MATERIAL SHOWN Block Start
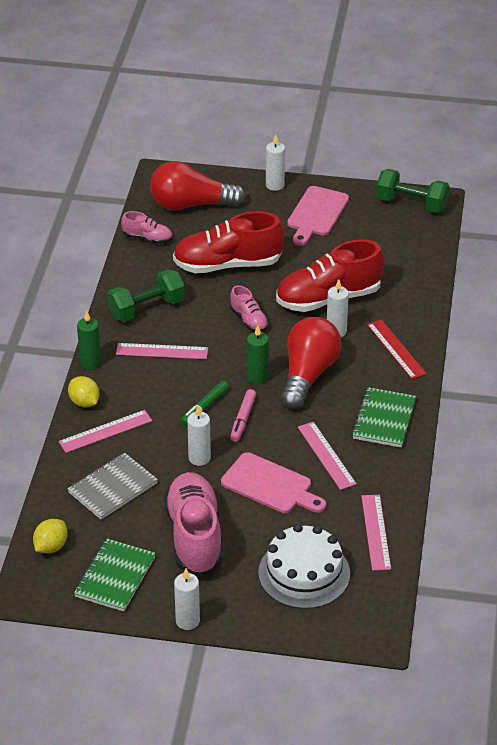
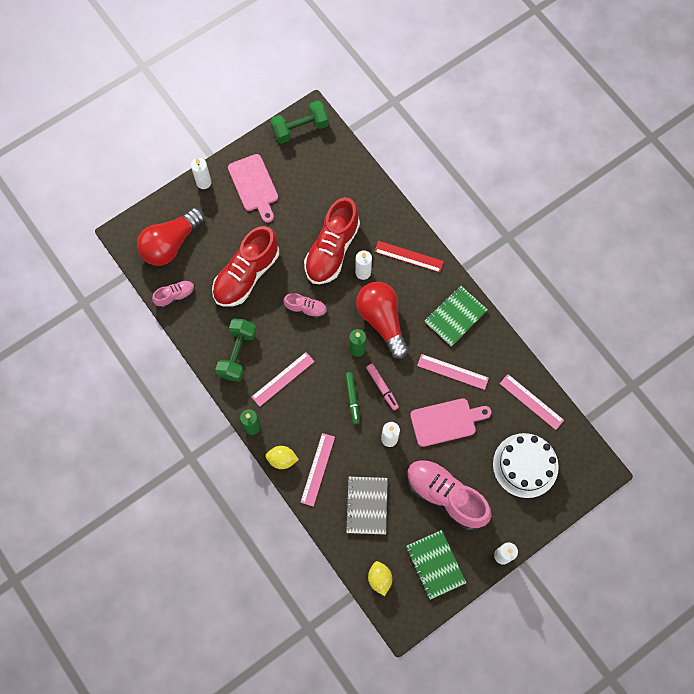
camera: 45 degrees left, 30 degrees up
(384, 419) = (455, 316): green notebook -> green notebook turned 75 degrees clockwise

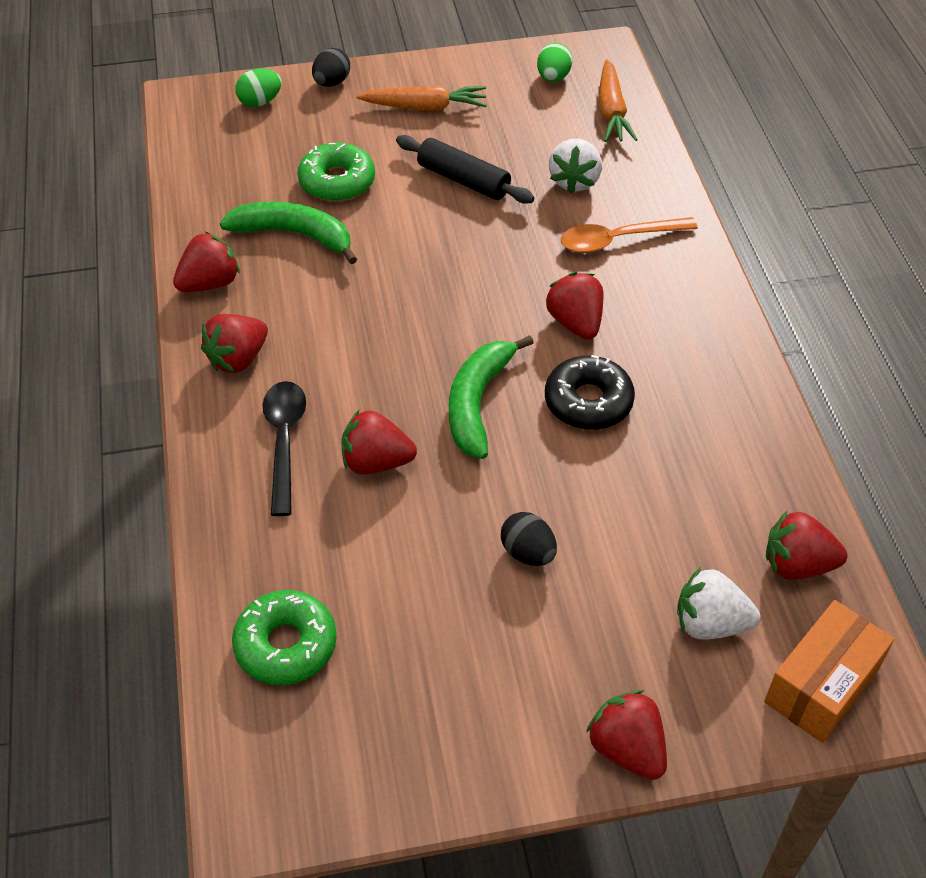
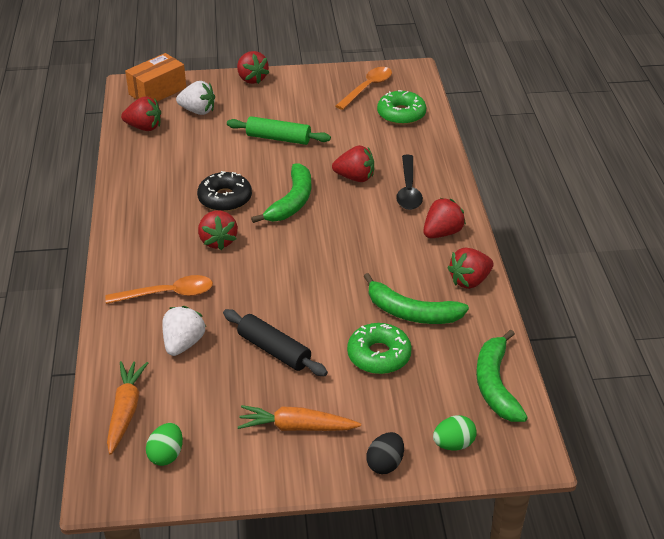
camera: 175 degrees left, 10 degrees down
(203, 159) = (495, 384): none -> green banana
(357, 734) = (367, 88): none -> orange spoon
(528, 553) = (278, 138): black egg -> green rolling pin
MATERIAL SHOWN Block End
REQUIREMENT:
Restate the data word for word while omitting each picture.

EXPECTED ANSWER:
camera: 45 degrees left, 30 degrees up
(384, 419) = (455, 316): green notebook -> green notebook turned 75 degrees clockwise

camera: 175 degrees left, 10 degrees down
(203, 159) = (495, 384): none -> green banana
(357, 734) = (367, 88): none -> orange spoon
(528, 553) = (278, 138): black egg -> green rolling pin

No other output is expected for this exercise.